From the entries below, reproduce exactly the line containing "orange toothbrush: 0 -> 1", the line containing "pink cone: 3 -> 2", and every line in between, with nothing added.

• **THE DATA**
------------------------------------------------

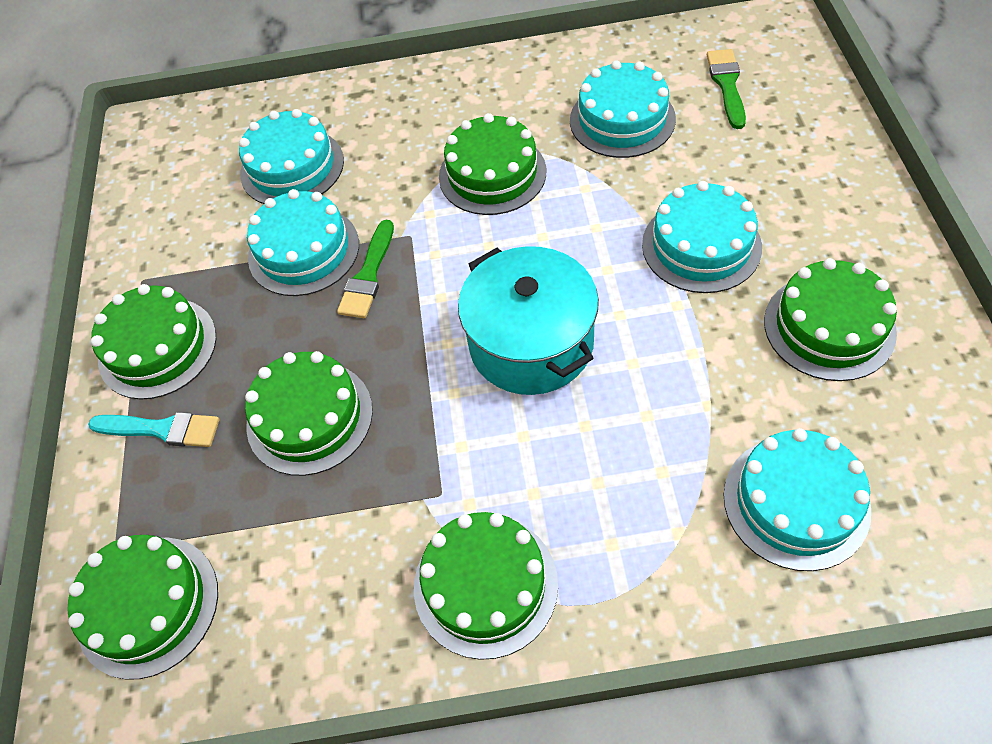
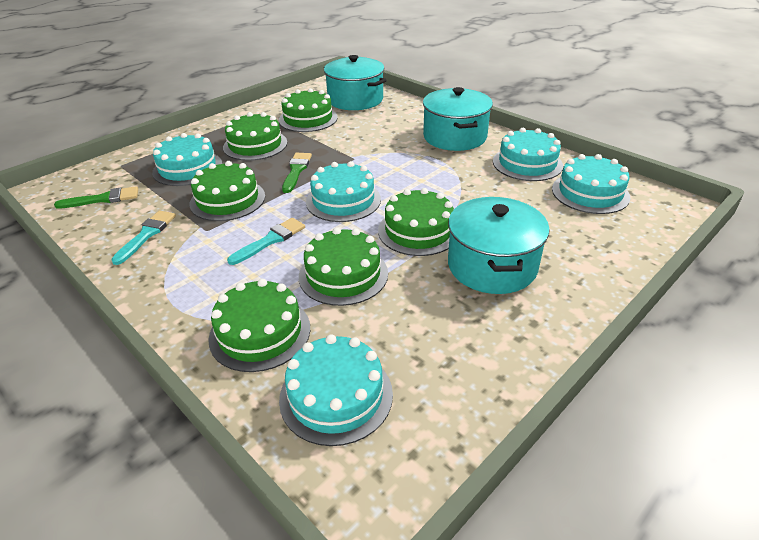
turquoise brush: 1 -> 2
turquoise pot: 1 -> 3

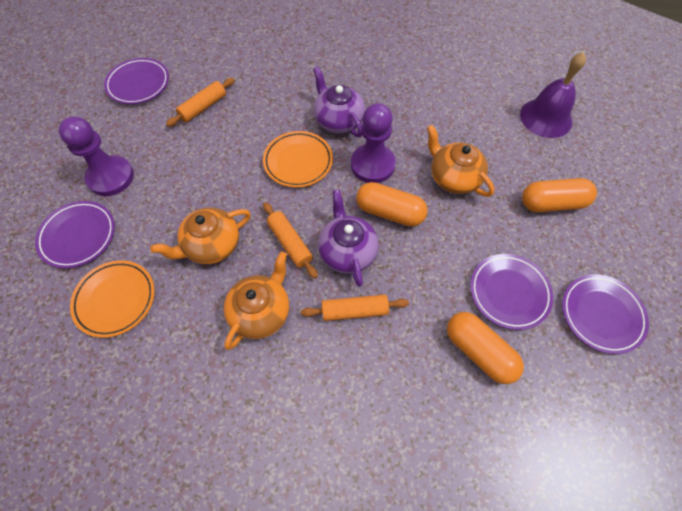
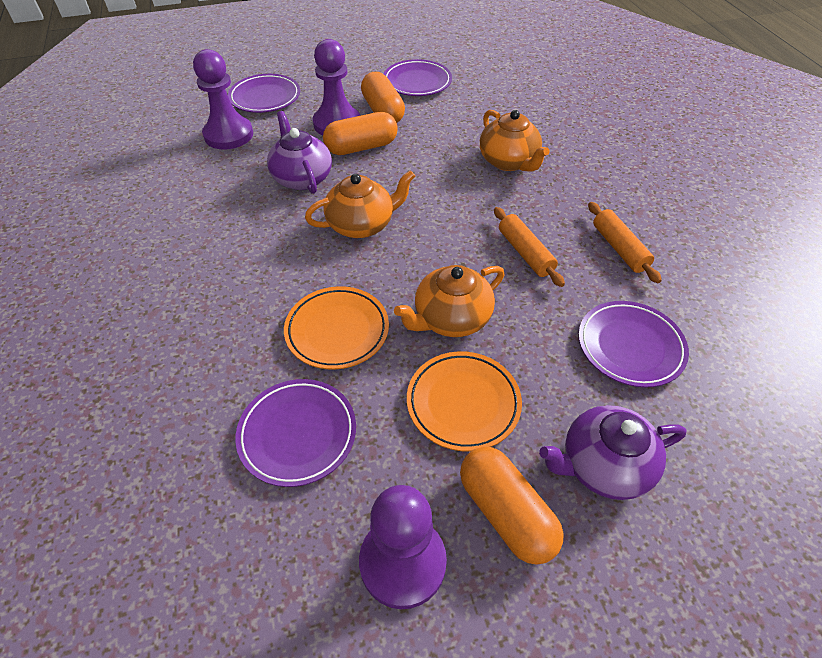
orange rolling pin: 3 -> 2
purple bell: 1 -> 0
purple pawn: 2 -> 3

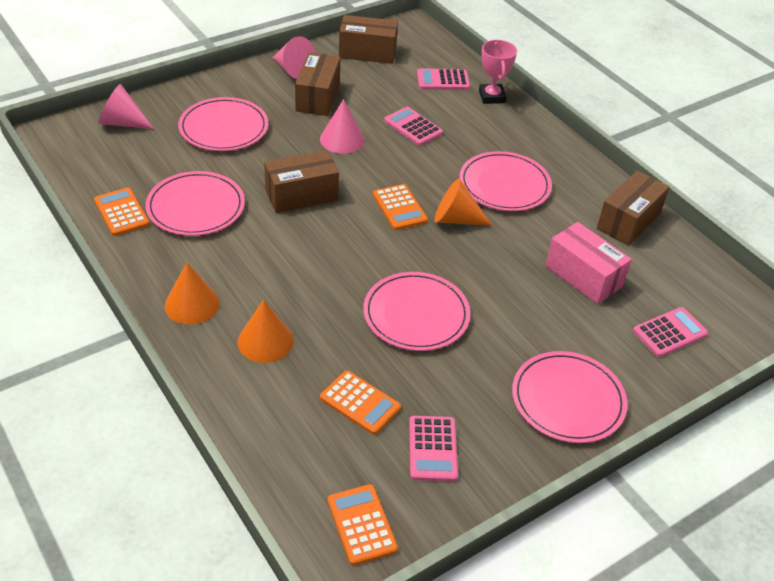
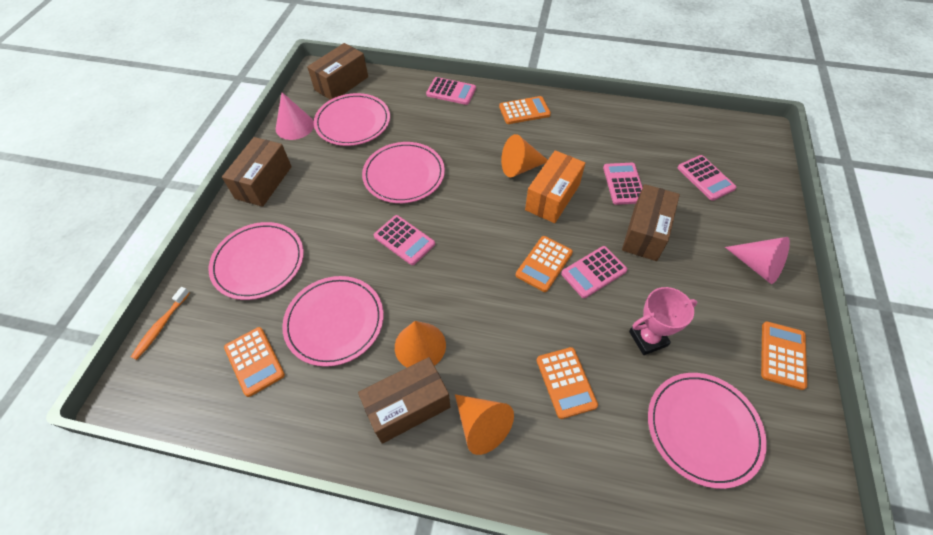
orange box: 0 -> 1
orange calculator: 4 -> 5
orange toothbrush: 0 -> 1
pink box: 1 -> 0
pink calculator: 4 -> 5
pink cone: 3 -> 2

------------------------------------------------

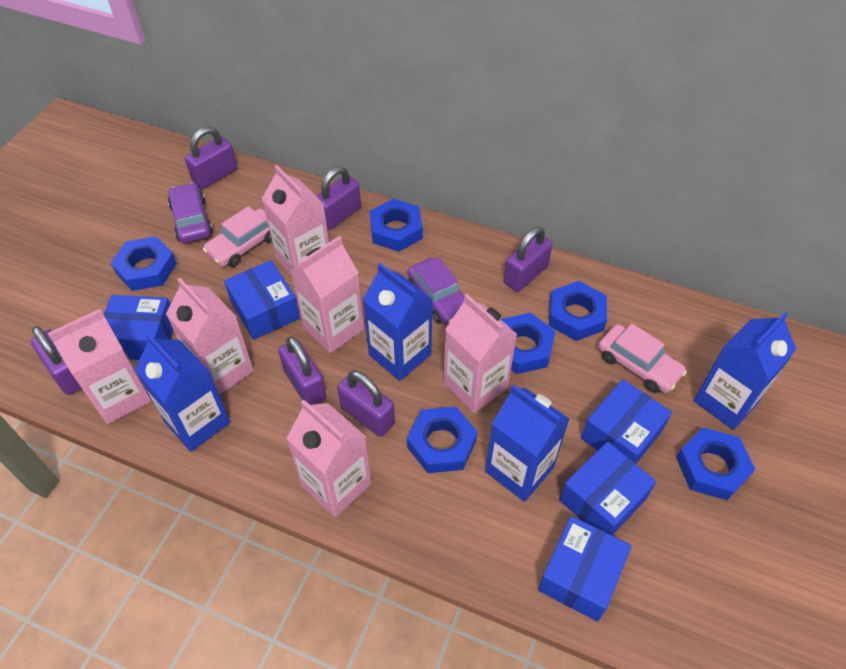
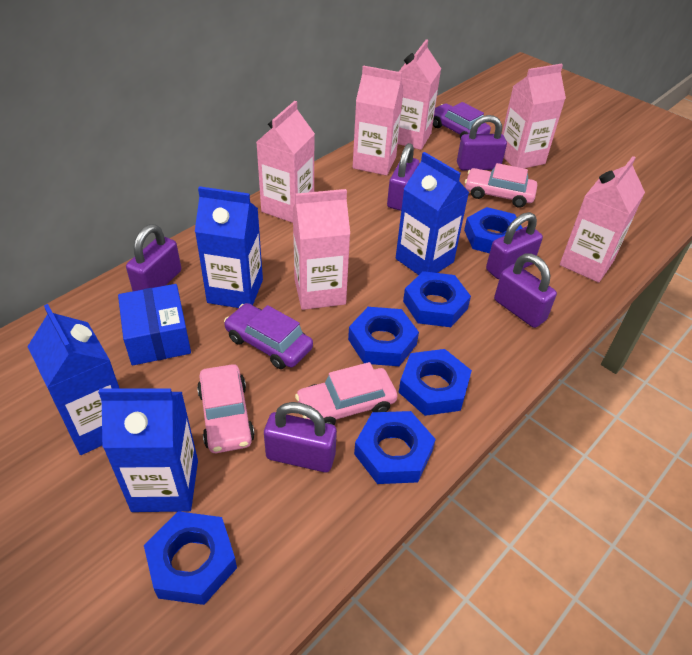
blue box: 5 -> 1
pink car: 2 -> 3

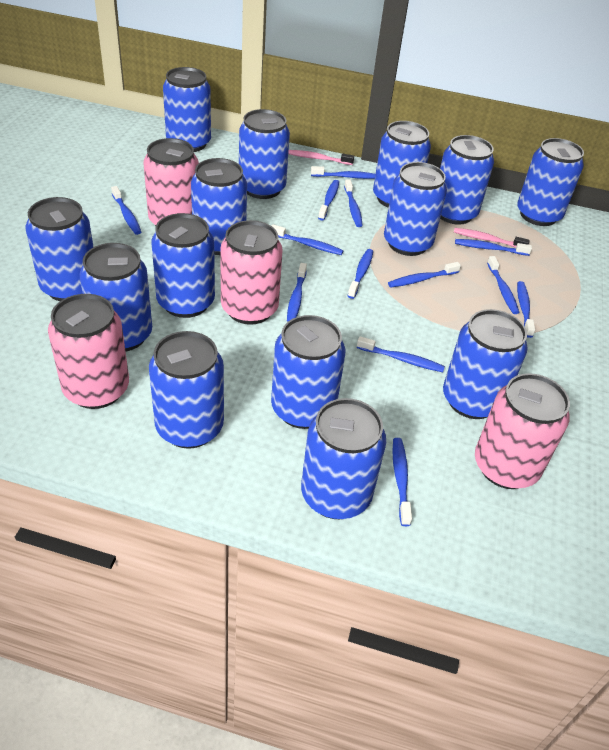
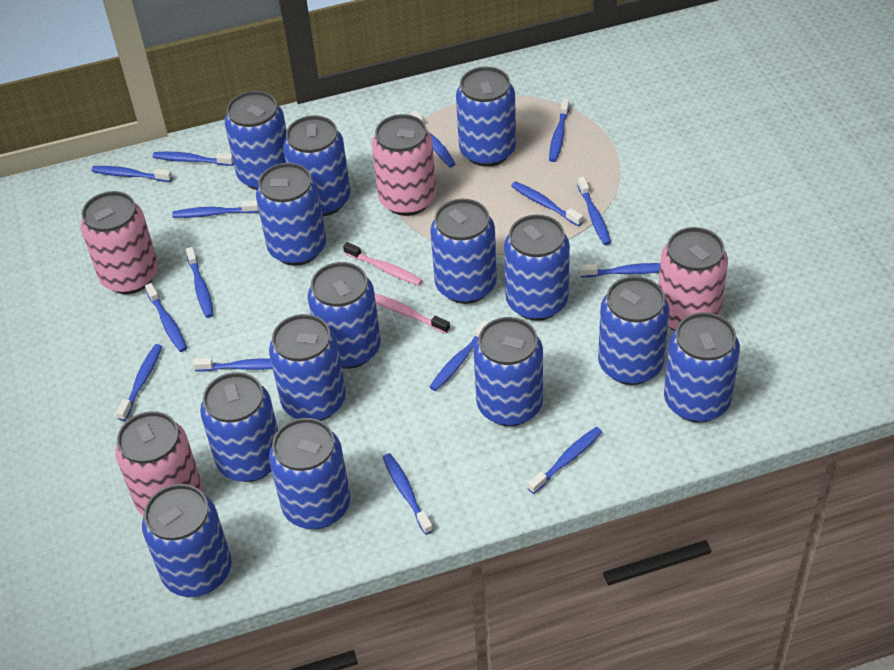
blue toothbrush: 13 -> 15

------------------------------------------------

• **EXPECTED OUTPUT**
orange toothbrush: 0 -> 1
pink box: 1 -> 0
pink calculator: 4 -> 5
pink cone: 3 -> 2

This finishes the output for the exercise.